**EXERCISE MATERIAL**
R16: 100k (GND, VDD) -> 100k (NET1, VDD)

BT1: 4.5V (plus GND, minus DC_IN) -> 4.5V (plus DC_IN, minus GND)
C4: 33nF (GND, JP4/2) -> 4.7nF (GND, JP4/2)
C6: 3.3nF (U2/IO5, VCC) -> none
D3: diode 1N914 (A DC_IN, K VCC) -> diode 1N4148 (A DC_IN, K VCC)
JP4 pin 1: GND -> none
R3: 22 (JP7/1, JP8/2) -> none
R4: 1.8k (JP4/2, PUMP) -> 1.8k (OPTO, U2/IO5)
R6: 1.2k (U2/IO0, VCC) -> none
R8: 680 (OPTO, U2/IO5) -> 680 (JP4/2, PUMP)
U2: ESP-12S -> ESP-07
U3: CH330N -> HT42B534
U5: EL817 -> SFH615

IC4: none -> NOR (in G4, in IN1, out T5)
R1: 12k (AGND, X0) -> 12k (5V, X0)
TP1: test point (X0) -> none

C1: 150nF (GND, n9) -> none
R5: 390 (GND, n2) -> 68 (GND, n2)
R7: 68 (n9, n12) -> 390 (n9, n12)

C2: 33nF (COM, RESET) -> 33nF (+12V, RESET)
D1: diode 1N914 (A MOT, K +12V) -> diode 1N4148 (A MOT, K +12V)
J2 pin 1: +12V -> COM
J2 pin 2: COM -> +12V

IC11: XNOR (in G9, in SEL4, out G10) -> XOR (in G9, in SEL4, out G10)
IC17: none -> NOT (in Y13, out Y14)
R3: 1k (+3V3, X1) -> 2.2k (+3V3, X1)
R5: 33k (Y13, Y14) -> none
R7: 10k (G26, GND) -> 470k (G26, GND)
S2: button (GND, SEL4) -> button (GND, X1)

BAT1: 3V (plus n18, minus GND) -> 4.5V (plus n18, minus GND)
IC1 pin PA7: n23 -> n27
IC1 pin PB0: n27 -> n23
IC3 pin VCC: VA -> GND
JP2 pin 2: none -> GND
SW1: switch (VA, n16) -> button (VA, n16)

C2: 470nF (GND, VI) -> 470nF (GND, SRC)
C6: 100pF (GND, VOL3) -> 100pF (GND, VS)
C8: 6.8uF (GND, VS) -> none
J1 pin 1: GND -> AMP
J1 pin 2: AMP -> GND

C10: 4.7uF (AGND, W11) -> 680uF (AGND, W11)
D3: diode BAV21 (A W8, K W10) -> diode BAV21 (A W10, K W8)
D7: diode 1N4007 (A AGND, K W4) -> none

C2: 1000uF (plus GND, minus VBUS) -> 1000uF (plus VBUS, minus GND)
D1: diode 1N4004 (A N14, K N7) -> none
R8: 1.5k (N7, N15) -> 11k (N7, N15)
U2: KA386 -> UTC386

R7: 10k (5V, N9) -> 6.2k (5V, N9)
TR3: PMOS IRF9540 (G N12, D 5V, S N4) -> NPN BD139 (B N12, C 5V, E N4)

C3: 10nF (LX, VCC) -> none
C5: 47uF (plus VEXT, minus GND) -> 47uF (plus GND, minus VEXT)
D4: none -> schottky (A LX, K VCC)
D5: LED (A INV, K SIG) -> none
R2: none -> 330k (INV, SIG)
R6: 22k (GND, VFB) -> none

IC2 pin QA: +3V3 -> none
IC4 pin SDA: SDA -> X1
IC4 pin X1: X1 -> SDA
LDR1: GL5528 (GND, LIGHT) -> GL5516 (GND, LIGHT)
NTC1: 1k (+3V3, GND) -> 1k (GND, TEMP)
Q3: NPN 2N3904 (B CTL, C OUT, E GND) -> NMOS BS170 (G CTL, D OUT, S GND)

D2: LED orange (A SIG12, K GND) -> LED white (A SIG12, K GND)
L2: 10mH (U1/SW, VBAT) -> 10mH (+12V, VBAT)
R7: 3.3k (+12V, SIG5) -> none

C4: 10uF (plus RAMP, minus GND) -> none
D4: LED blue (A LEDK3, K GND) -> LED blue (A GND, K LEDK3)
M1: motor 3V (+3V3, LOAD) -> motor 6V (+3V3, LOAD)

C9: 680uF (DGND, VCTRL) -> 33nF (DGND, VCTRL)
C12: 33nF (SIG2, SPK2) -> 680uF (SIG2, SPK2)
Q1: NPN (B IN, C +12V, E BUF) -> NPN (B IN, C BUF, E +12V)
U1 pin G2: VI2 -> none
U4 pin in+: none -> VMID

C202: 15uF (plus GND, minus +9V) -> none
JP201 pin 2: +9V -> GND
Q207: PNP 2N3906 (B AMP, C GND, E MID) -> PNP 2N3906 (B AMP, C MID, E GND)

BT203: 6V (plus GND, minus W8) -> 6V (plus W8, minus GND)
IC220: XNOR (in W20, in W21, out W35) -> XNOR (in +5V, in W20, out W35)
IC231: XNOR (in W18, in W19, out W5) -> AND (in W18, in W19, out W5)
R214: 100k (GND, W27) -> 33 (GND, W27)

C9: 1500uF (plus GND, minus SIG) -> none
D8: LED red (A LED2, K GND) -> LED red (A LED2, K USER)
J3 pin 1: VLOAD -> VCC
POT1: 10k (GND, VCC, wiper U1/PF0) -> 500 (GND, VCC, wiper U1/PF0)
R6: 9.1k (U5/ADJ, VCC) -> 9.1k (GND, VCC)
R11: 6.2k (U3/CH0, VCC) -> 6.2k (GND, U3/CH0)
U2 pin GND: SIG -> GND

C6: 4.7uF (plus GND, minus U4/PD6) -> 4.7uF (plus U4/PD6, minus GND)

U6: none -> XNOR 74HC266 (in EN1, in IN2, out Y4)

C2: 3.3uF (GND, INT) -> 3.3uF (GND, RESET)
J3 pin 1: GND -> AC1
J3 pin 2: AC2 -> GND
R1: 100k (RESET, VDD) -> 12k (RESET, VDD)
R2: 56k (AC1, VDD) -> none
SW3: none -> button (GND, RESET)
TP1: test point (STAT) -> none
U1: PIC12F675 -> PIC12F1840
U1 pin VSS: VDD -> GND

**TASK TO CARRY OUT**
An exact copy of every entry is what is needed here.

**OUTPUT FOR THIS EXERCISE**
R16: 100k (GND, VDD) -> 100k (NET1, VDD)

BT1: 4.5V (plus GND, minus DC_IN) -> 4.5V (plus DC_IN, minus GND)
C4: 33nF (GND, JP4/2) -> 4.7nF (GND, JP4/2)
C6: 3.3nF (U2/IO5, VCC) -> none
D3: diode 1N914 (A DC_IN, K VCC) -> diode 1N4148 (A DC_IN, K VCC)
JP4 pin 1: GND -> none
R3: 22 (JP7/1, JP8/2) -> none
R4: 1.8k (JP4/2, PUMP) -> 1.8k (OPTO, U2/IO5)
R6: 1.2k (U2/IO0, VCC) -> none
R8: 680 (OPTO, U2/IO5) -> 680 (JP4/2, PUMP)
U2: ESP-12S -> ESP-07
U3: CH330N -> HT42B534
U5: EL817 -> SFH615

IC4: none -> NOR (in G4, in IN1, out T5)
R1: 12k (AGND, X0) -> 12k (5V, X0)
TP1: test point (X0) -> none

C1: 150nF (GND, n9) -> none
R5: 390 (GND, n2) -> 68 (GND, n2)
R7: 68 (n9, n12) -> 390 (n9, n12)

C2: 33nF (COM, RESET) -> 33nF (+12V, RESET)
D1: diode 1N914 (A MOT, K +12V) -> diode 1N4148 (A MOT, K +12V)
J2 pin 1: +12V -> COM
J2 pin 2: COM -> +12V

IC11: XNOR (in G9, in SEL4, out G10) -> XOR (in G9, in SEL4, out G10)
IC17: none -> NOT (in Y13, out Y14)
R3: 1k (+3V3, X1) -> 2.2k (+3V3, X1)
R5: 33k (Y13, Y14) -> none
R7: 10k (G26, GND) -> 470k (G26, GND)
S2: button (GND, SEL4) -> button (GND, X1)

BAT1: 3V (plus n18, minus GND) -> 4.5V (plus n18, minus GND)
IC1 pin PA7: n23 -> n27
IC1 pin PB0: n27 -> n23
IC3 pin VCC: VA -> GND
JP2 pin 2: none -> GND
SW1: switch (VA, n16) -> button (VA, n16)

C2: 470nF (GND, VI) -> 470nF (GND, SRC)
C6: 100pF (GND, VOL3) -> 100pF (GND, VS)
C8: 6.8uF (GND, VS) -> none
J1 pin 1: GND -> AMP
J1 pin 2: AMP -> GND

C10: 4.7uF (AGND, W11) -> 680uF (AGND, W11)
D3: diode BAV21 (A W8, K W10) -> diode BAV21 (A W10, K W8)
D7: diode 1N4007 (A AGND, K W4) -> none

C2: 1000uF (plus GND, minus VBUS) -> 1000uF (plus VBUS, minus GND)
D1: diode 1N4004 (A N14, K N7) -> none
R8: 1.5k (N7, N15) -> 11k (N7, N15)
U2: KA386 -> UTC386

R7: 10k (5V, N9) -> 6.2k (5V, N9)
TR3: PMOS IRF9540 (G N12, D 5V, S N4) -> NPN BD139 (B N12, C 5V, E N4)

C3: 10nF (LX, VCC) -> none
C5: 47uF (plus VEXT, minus GND) -> 47uF (plus GND, minus VEXT)
D4: none -> schottky (A LX, K VCC)
D5: LED (A INV, K SIG) -> none
R2: none -> 330k (INV, SIG)
R6: 22k (GND, VFB) -> none

IC2 pin QA: +3V3 -> none
IC4 pin SDA: SDA -> X1
IC4 pin X1: X1 -> SDA
LDR1: GL5528 (GND, LIGHT) -> GL5516 (GND, LIGHT)
NTC1: 1k (+3V3, GND) -> 1k (GND, TEMP)
Q3: NPN 2N3904 (B CTL, C OUT, E GND) -> NMOS BS170 (G CTL, D OUT, S GND)

D2: LED orange (A SIG12, K GND) -> LED white (A SIG12, K GND)
L2: 10mH (U1/SW, VBAT) -> 10mH (+12V, VBAT)
R7: 3.3k (+12V, SIG5) -> none

C4: 10uF (plus RAMP, minus GND) -> none
D4: LED blue (A LEDK3, K GND) -> LED blue (A GND, K LEDK3)
M1: motor 3V (+3V3, LOAD) -> motor 6V (+3V3, LOAD)

C9: 680uF (DGND, VCTRL) -> 33nF (DGND, VCTRL)
C12: 33nF (SIG2, SPK2) -> 680uF (SIG2, SPK2)
Q1: NPN (B IN, C +12V, E BUF) -> NPN (B IN, C BUF, E +12V)
U1 pin G2: VI2 -> none
U4 pin in+: none -> VMID

C202: 15uF (plus GND, minus +9V) -> none
JP201 pin 2: +9V -> GND
Q207: PNP 2N3906 (B AMP, C GND, E MID) -> PNP 2N3906 (B AMP, C MID, E GND)

BT203: 6V (plus GND, minus W8) -> 6V (plus W8, minus GND)
IC220: XNOR (in W20, in W21, out W35) -> XNOR (in +5V, in W20, out W35)
IC231: XNOR (in W18, in W19, out W5) -> AND (in W18, in W19, out W5)
R214: 100k (GND, W27) -> 33 (GND, W27)

C9: 1500uF (plus GND, minus SIG) -> none
D8: LED red (A LED2, K GND) -> LED red (A LED2, K USER)
J3 pin 1: VLOAD -> VCC
POT1: 10k (GND, VCC, wiper U1/PF0) -> 500 (GND, VCC, wiper U1/PF0)
R6: 9.1k (U5/ADJ, VCC) -> 9.1k (GND, VCC)
R11: 6.2k (U3/CH0, VCC) -> 6.2k (GND, U3/CH0)
U2 pin GND: SIG -> GND

C6: 4.7uF (plus GND, minus U4/PD6) -> 4.7uF (plus U4/PD6, minus GND)

U6: none -> XNOR 74HC266 (in EN1, in IN2, out Y4)

C2: 3.3uF (GND, INT) -> 3.3uF (GND, RESET)
J3 pin 1: GND -> AC1
J3 pin 2: AC2 -> GND
R1: 100k (RESET, VDD) -> 12k (RESET, VDD)
R2: 56k (AC1, VDD) -> none
SW3: none -> button (GND, RESET)
TP1: test point (STAT) -> none
U1: PIC12F675 -> PIC12F1840
U1 pin VSS: VDD -> GND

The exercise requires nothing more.